• [SUPPLIED MATERIAL]

━━━━━━━━━━━━━━━━━━━━━━━━━━━━━━

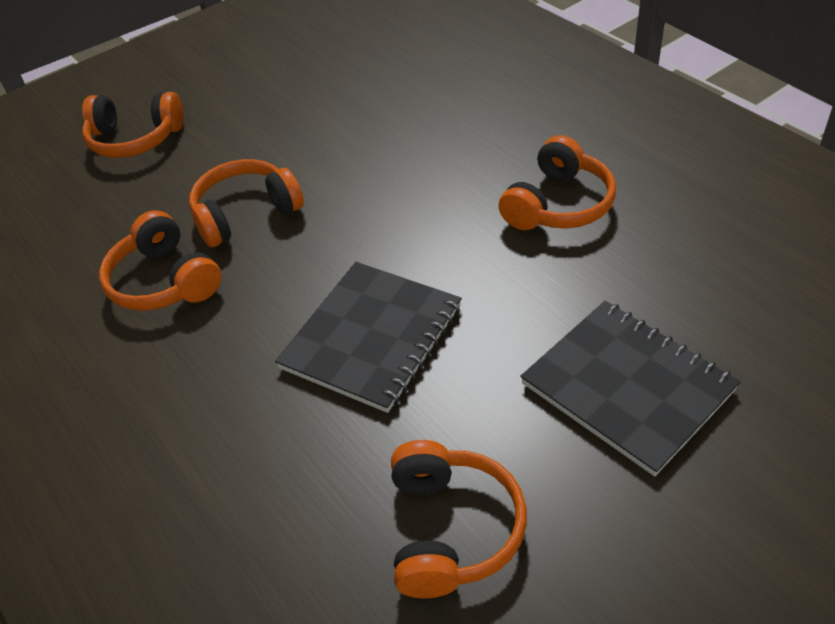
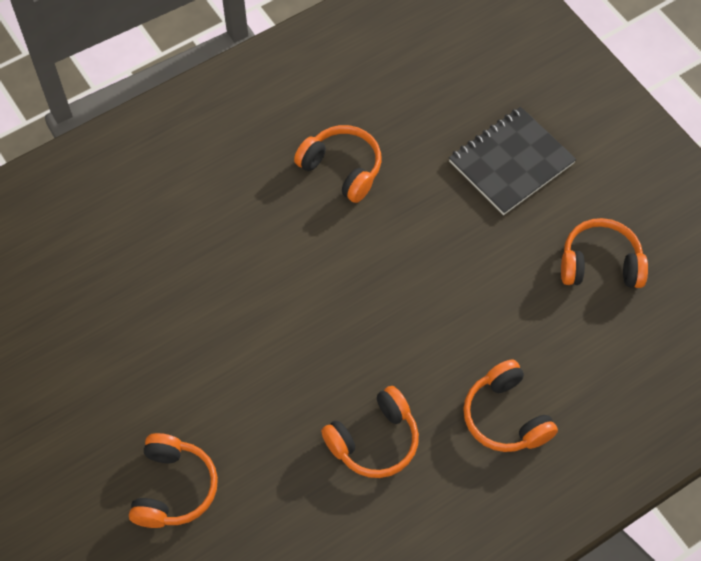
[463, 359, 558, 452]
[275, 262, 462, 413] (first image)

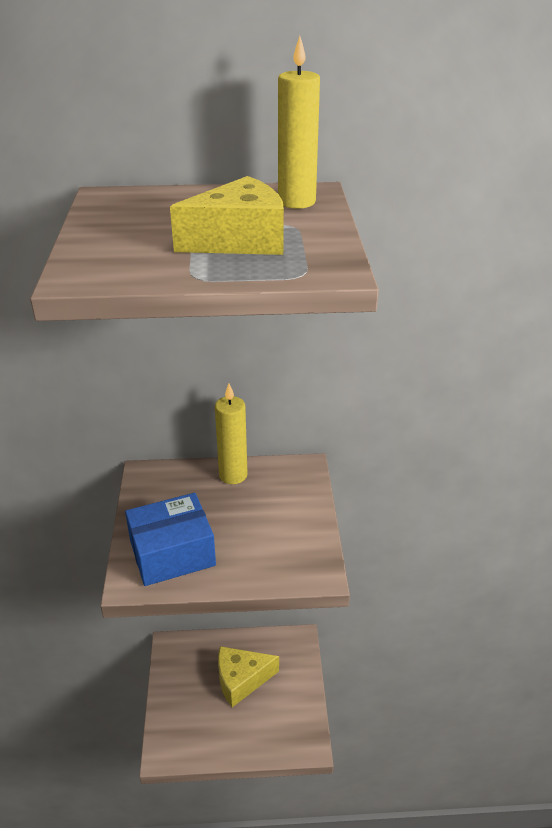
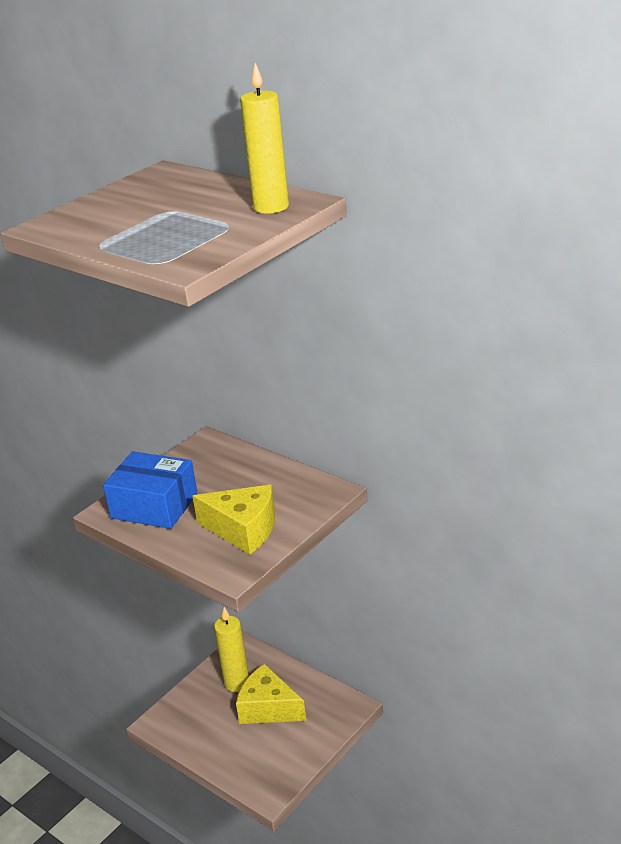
[192, 485, 275, 555]
[214, 607, 249, 692]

━━━━━━━━━━━━━━━━━━━━━━━━━━━━━━

• [TASK TO CARRY OUT] Where a picture appears, omit it, and otherwise retype the material exactly.

• [PROBLEM SOLUTION]
[463, 359, 558, 452]
[275, 262, 462, 413] (first image)

[192, 485, 275, 555]
[214, 607, 249, 692]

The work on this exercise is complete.